=== Begin Enclosure ===

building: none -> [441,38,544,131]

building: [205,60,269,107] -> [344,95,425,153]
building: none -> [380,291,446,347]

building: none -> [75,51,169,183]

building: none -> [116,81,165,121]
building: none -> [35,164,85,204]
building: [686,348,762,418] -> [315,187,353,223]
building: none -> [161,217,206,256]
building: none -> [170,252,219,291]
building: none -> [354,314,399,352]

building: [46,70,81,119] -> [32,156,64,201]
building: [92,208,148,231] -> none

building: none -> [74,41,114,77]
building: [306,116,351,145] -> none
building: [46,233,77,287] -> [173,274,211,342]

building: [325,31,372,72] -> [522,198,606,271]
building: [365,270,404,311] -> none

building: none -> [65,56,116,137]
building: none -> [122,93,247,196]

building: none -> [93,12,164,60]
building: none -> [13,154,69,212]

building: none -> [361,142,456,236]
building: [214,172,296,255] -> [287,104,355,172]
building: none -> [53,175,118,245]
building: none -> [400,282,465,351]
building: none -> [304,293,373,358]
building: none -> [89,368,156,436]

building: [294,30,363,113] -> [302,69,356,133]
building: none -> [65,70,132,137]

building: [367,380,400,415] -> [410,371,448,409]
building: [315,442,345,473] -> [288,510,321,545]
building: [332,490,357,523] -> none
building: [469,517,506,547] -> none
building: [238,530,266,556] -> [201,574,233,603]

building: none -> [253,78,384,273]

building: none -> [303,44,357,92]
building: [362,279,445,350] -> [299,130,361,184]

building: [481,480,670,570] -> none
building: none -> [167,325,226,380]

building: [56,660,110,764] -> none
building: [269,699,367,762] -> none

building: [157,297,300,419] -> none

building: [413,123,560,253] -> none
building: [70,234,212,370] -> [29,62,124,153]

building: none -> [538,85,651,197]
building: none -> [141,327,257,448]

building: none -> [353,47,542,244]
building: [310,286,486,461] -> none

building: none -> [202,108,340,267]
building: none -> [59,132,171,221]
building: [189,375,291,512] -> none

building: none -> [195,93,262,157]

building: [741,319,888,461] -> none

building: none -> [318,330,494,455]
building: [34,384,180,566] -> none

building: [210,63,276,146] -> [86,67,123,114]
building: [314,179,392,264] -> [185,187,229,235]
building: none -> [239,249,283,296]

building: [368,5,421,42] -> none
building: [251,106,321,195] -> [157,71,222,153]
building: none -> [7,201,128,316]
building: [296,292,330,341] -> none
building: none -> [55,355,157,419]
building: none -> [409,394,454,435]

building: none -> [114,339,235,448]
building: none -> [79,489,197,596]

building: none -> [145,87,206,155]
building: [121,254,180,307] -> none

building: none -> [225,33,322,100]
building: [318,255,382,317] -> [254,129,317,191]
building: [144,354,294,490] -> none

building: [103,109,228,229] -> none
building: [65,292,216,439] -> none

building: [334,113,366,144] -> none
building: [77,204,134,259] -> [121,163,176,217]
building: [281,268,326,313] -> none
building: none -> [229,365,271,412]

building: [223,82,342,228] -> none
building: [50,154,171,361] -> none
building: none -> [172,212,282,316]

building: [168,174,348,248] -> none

=== End Enclosure ===

Your instructions
Beginning with the line that contains "building: [189,375,291,512] -> none", restate word for word each line through the last one in the data, and write nothing more.

Exercise result
building: [189,375,291,512] -> none

building: none -> [195,93,262,157]

building: [741,319,888,461] -> none

building: none -> [318,330,494,455]
building: [34,384,180,566] -> none

building: [210,63,276,146] -> [86,67,123,114]
building: [314,179,392,264] -> [185,187,229,235]
building: none -> [239,249,283,296]

building: [368,5,421,42] -> none
building: [251,106,321,195] -> [157,71,222,153]
building: none -> [7,201,128,316]
building: [296,292,330,341] -> none
building: none -> [55,355,157,419]
building: none -> [409,394,454,435]

building: none -> [114,339,235,448]
building: none -> [79,489,197,596]

building: none -> [145,87,206,155]
building: [121,254,180,307] -> none

building: none -> [225,33,322,100]
building: [318,255,382,317] -> [254,129,317,191]
building: [144,354,294,490] -> none

building: [103,109,228,229] -> none
building: [65,292,216,439] -> none

building: [334,113,366,144] -> none
building: [77,204,134,259] -> [121,163,176,217]
building: [281,268,326,313] -> none
building: none -> [229,365,271,412]

building: [223,82,342,228] -> none
building: [50,154,171,361] -> none
building: none -> [172,212,282,316]

building: [168,174,348,248] -> none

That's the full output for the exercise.